[RECORDS SUPPLIED]

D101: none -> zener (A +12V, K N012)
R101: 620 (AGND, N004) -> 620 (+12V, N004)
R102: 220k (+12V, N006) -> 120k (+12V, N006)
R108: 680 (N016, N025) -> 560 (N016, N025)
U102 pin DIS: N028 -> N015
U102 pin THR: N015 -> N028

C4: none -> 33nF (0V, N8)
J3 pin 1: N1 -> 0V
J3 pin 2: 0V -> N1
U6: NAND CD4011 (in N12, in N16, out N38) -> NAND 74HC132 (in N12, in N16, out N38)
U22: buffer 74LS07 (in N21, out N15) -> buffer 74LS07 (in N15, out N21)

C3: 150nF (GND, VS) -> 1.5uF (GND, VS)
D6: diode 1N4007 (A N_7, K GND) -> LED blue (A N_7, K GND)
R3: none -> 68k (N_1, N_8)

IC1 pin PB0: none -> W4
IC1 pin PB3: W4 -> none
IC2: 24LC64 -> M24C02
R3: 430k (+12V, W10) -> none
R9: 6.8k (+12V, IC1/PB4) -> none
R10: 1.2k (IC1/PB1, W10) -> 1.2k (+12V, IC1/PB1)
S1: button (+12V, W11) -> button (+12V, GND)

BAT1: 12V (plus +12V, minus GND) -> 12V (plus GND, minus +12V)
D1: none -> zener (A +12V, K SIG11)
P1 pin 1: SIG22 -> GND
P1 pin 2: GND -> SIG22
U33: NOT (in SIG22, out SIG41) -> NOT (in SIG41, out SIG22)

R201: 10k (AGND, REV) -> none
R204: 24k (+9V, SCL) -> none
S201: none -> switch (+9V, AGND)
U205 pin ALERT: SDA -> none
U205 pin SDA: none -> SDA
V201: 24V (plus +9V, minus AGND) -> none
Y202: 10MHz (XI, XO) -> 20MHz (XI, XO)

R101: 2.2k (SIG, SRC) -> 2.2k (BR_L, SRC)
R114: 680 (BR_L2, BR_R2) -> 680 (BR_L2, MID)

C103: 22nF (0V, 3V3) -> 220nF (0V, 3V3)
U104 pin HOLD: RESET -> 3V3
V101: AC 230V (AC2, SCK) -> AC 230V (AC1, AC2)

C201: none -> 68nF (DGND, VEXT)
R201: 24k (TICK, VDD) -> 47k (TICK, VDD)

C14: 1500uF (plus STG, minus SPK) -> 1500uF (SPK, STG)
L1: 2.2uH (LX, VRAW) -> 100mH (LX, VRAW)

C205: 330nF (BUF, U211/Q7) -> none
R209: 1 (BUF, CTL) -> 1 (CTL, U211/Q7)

[/RECORDS SUPPLIED]

Everything from the line with "P1 pin 1: SIG22 -> GND" to the end of the listing above is to be set down exactly, both ends included.

#### [FINAL ANSWER]
P1 pin 1: SIG22 -> GND
P1 pin 2: GND -> SIG22
U33: NOT (in SIG22, out SIG41) -> NOT (in SIG41, out SIG22)

R201: 10k (AGND, REV) -> none
R204: 24k (+9V, SCL) -> none
S201: none -> switch (+9V, AGND)
U205 pin ALERT: SDA -> none
U205 pin SDA: none -> SDA
V201: 24V (plus +9V, minus AGND) -> none
Y202: 10MHz (XI, XO) -> 20MHz (XI, XO)

R101: 2.2k (SIG, SRC) -> 2.2k (BR_L, SRC)
R114: 680 (BR_L2, BR_R2) -> 680 (BR_L2, MID)

C103: 22nF (0V, 3V3) -> 220nF (0V, 3V3)
U104 pin HOLD: RESET -> 3V3
V101: AC 230V (AC2, SCK) -> AC 230V (AC1, AC2)

C201: none -> 68nF (DGND, VEXT)
R201: 24k (TICK, VDD) -> 47k (TICK, VDD)

C14: 1500uF (plus STG, minus SPK) -> 1500uF (SPK, STG)
L1: 2.2uH (LX, VRAW) -> 100mH (LX, VRAW)

C205: 330nF (BUF, U211/Q7) -> none
R209: 1 (BUF, CTL) -> 1 (CTL, U211/Q7)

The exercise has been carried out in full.